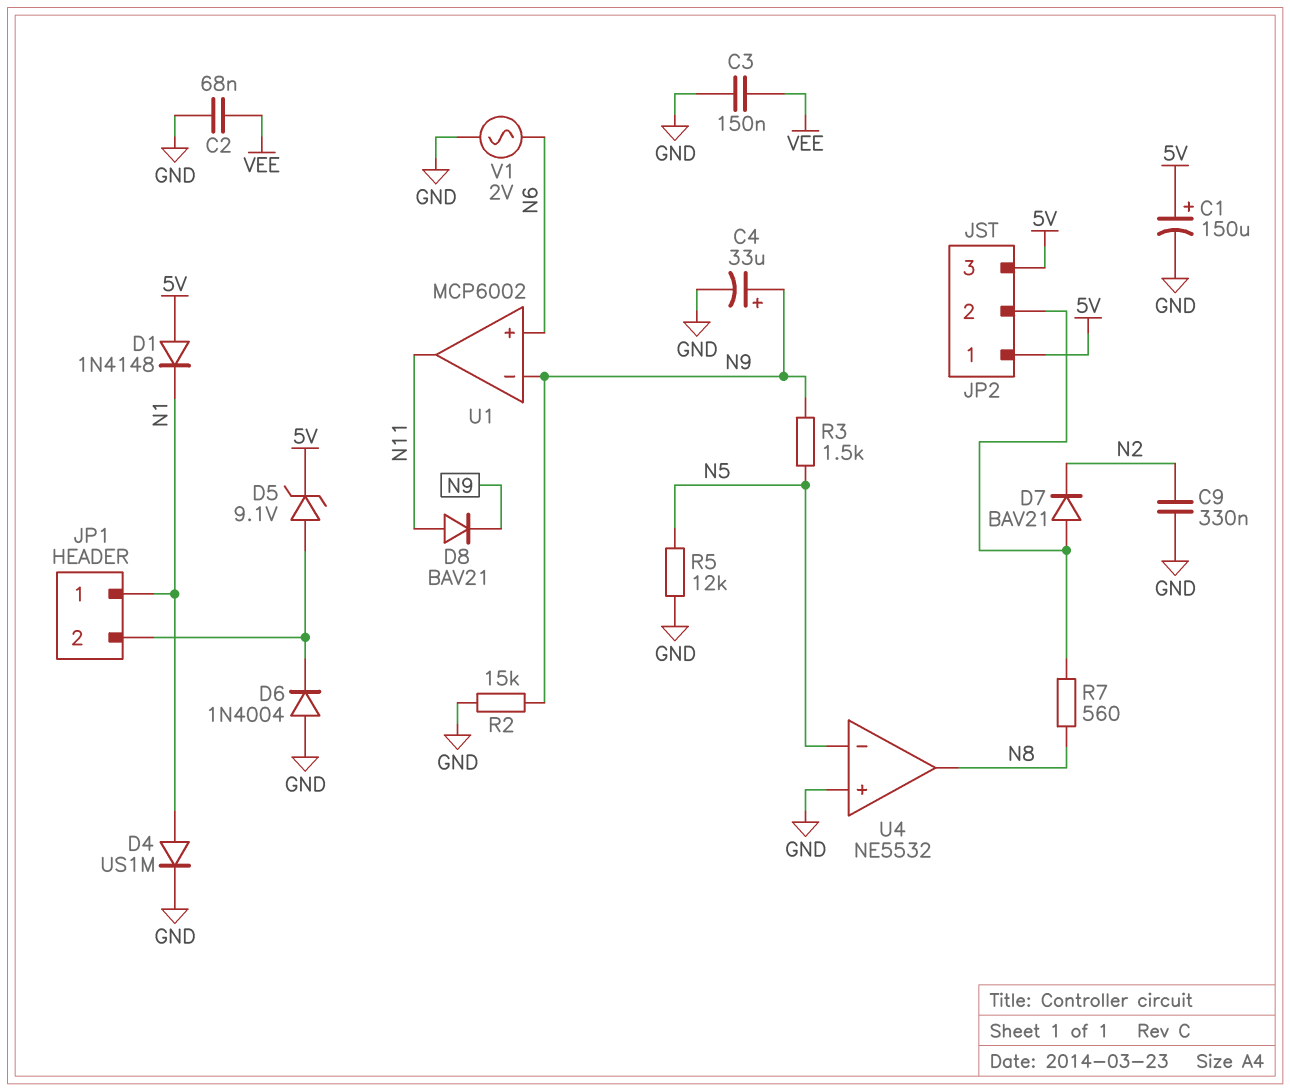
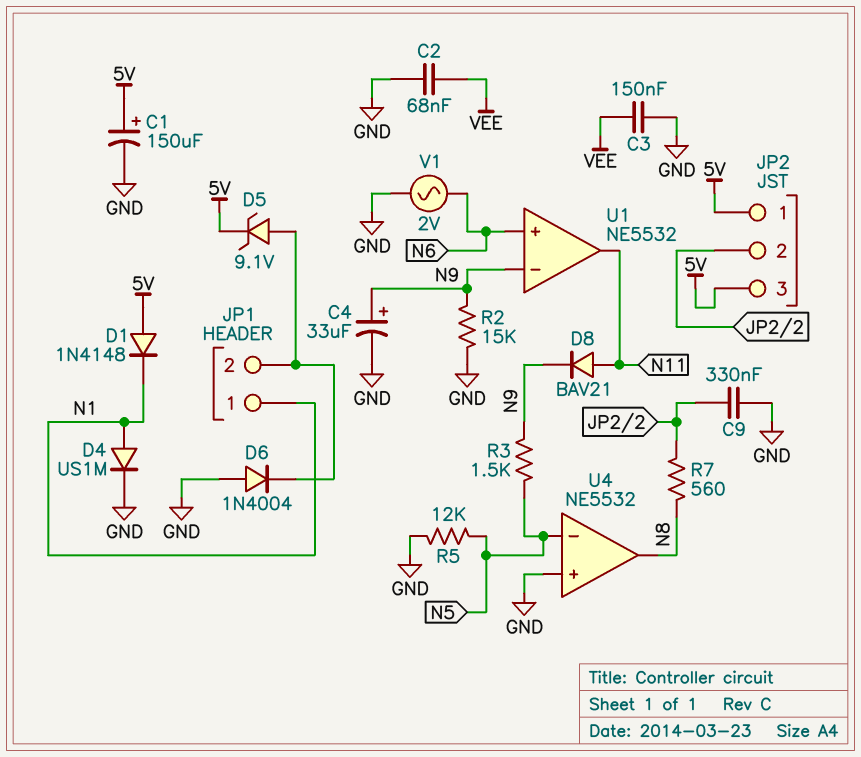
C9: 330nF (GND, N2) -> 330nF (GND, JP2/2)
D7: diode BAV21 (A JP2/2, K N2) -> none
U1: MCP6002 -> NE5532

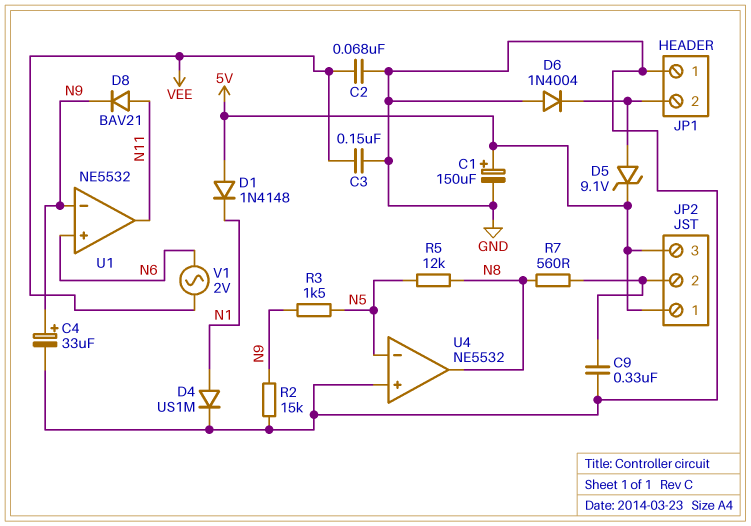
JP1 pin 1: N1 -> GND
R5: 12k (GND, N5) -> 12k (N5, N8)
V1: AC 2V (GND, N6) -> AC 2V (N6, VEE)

* Required work: Nothing but the lines from the one holding "D7: diode BAV21 (A JP2/2, K N2) -> none" through the final line of the entries should be retyped, exactly as they stand and without pictures.

* Solution for this exercise:
D7: diode BAV21 (A JP2/2, K N2) -> none
U1: MCP6002 -> NE5532

JP1 pin 1: N1 -> GND
R5: 12k (GND, N5) -> 12k (N5, N8)
V1: AC 2V (GND, N6) -> AC 2V (N6, VEE)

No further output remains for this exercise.